▶ _Problem requirements_:
Each line of the records must appear in your answer exactly, with no pictures.
========
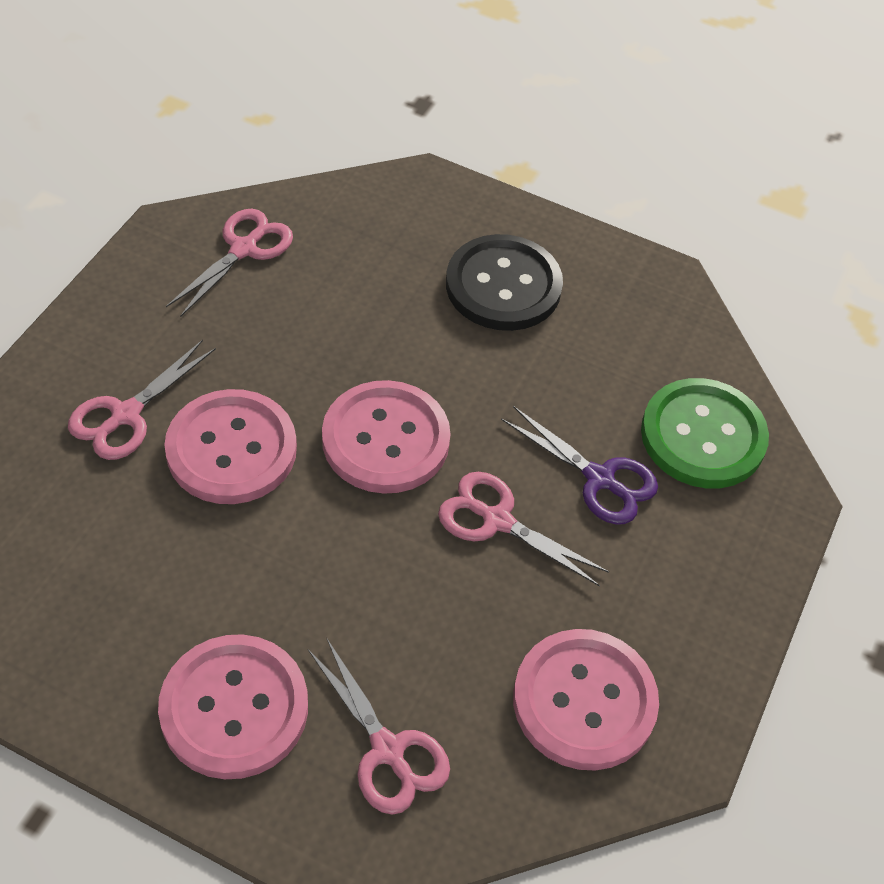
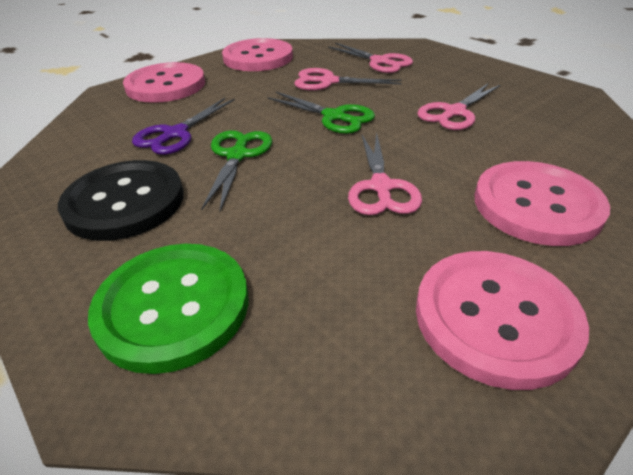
green scissors: 0 -> 2

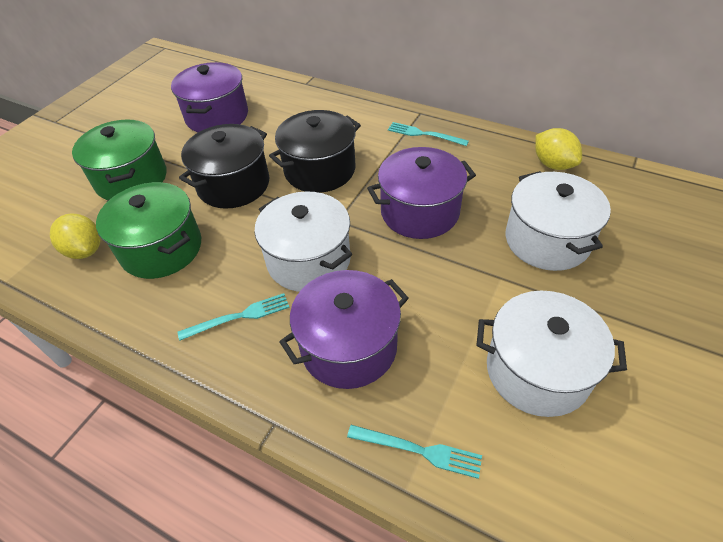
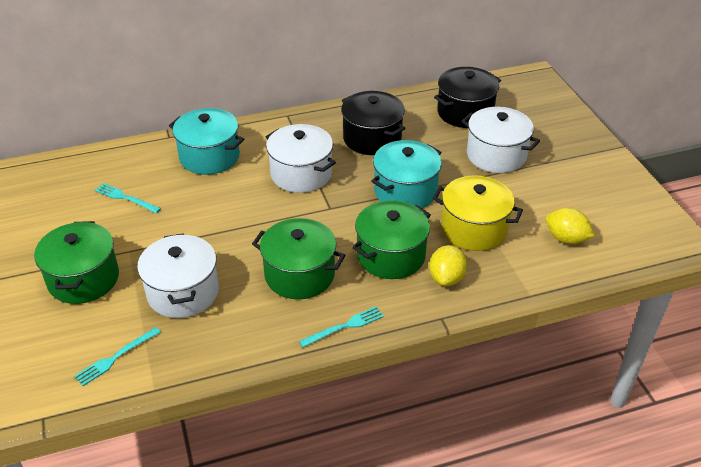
green pot: 2 -> 3
purple pot: 3 -> 0
turquoise pot: 0 -> 2
yellow pot: 0 -> 1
========
▶ _Problem solution_:
green scissors: 0 -> 2

green pot: 2 -> 3
purple pot: 3 -> 0
turquoise pot: 0 -> 2
yellow pot: 0 -> 1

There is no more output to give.